**TASK REQUIREMENTS:**
Further down are entries; set down exactly and only the lines from the one with "building: [186,422,249,487] -> none" up to and including the one with "building: [412,151,445,179] -> none", dropping each picture.

**DATASET EXCERPTS:**
----------------------------------------

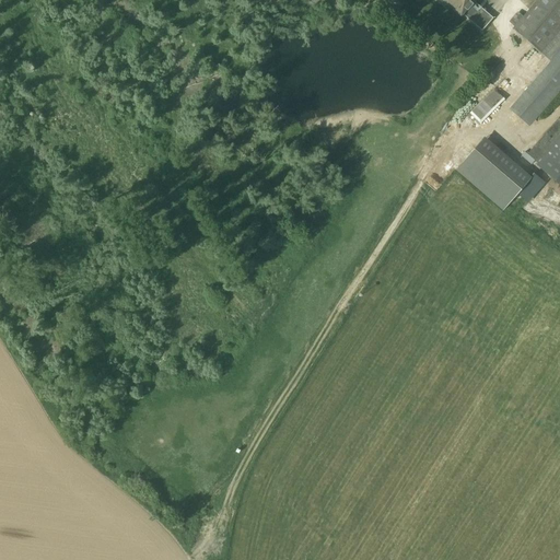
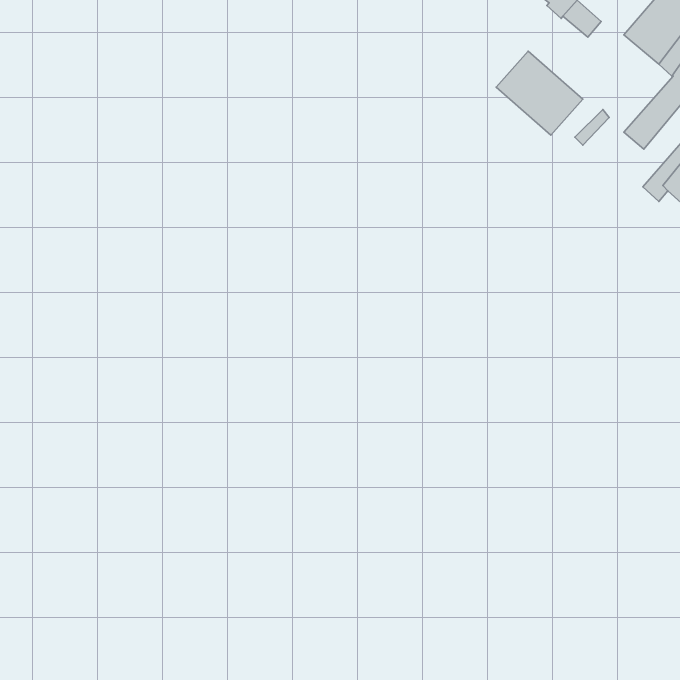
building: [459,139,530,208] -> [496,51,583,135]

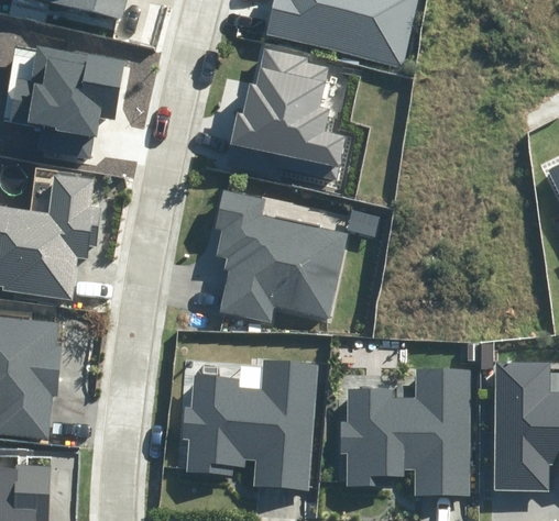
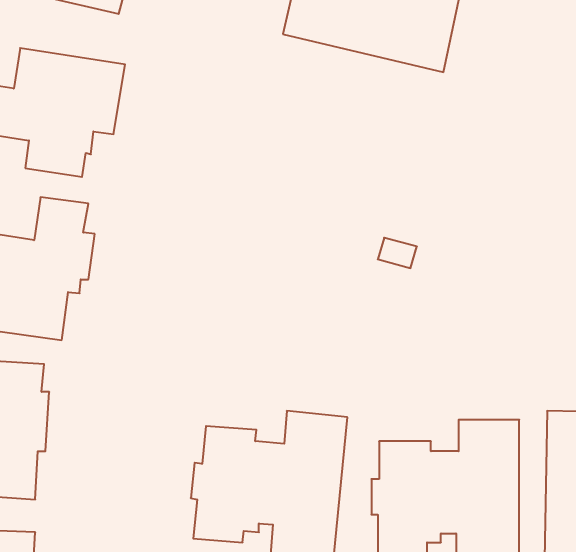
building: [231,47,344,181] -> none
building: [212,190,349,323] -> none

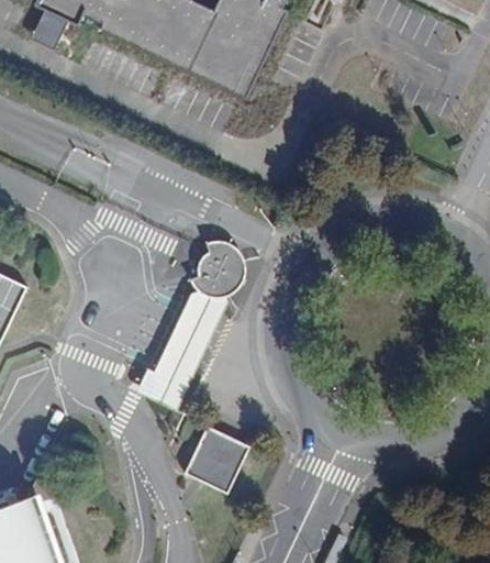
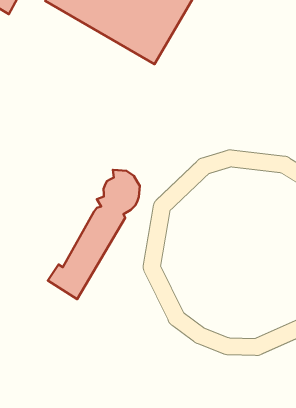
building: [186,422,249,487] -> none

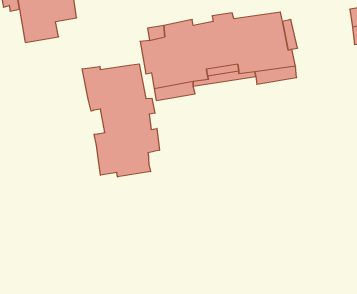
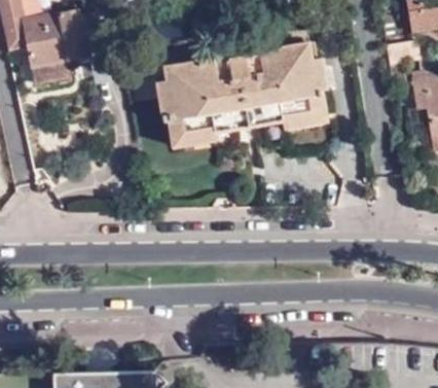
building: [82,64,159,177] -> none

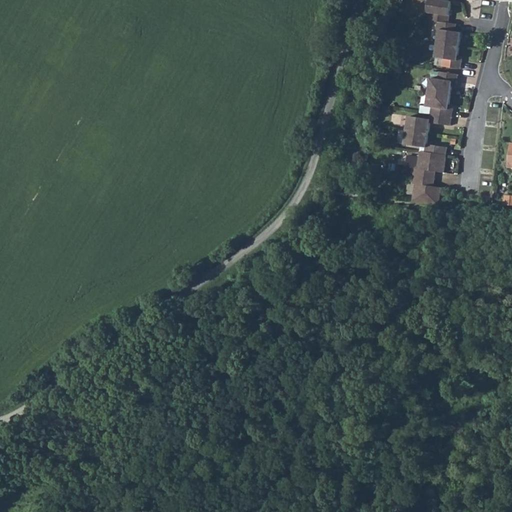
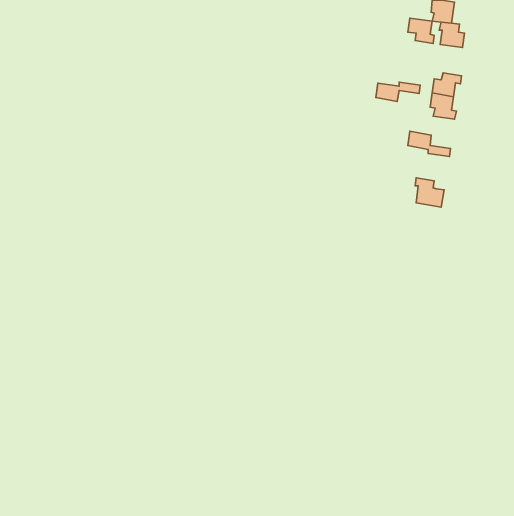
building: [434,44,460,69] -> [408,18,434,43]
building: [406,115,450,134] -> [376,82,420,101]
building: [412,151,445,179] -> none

----------------------------------------

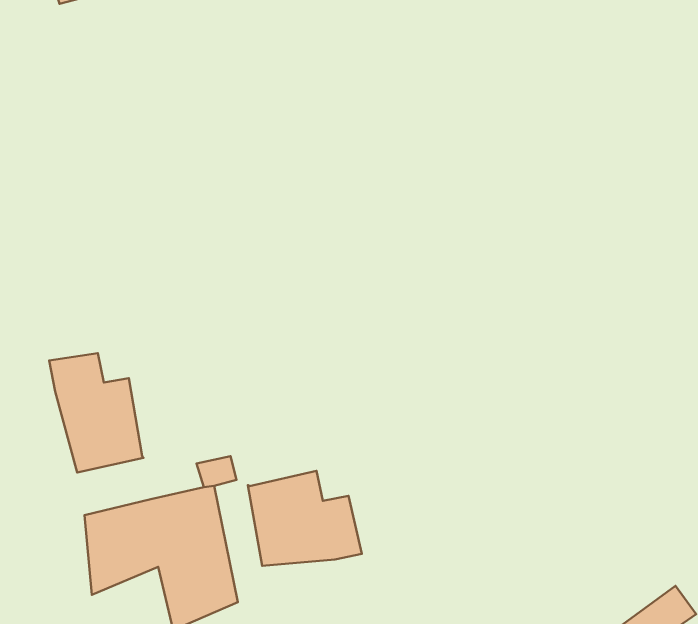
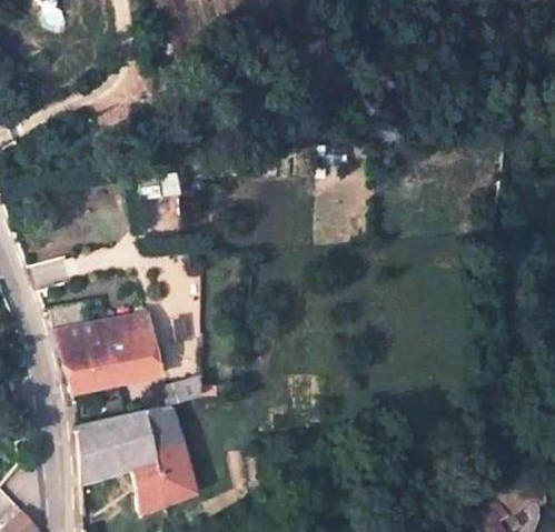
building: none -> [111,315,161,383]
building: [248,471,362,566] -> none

----------------------------------------

**PROBLEM SOLUTION:**
building: [186,422,249,487] -> none

building: [82,64,159,177] -> none

building: [434,44,460,69] -> [408,18,434,43]
building: [406,115,450,134] -> [376,82,420,101]
building: [412,151,445,179] -> none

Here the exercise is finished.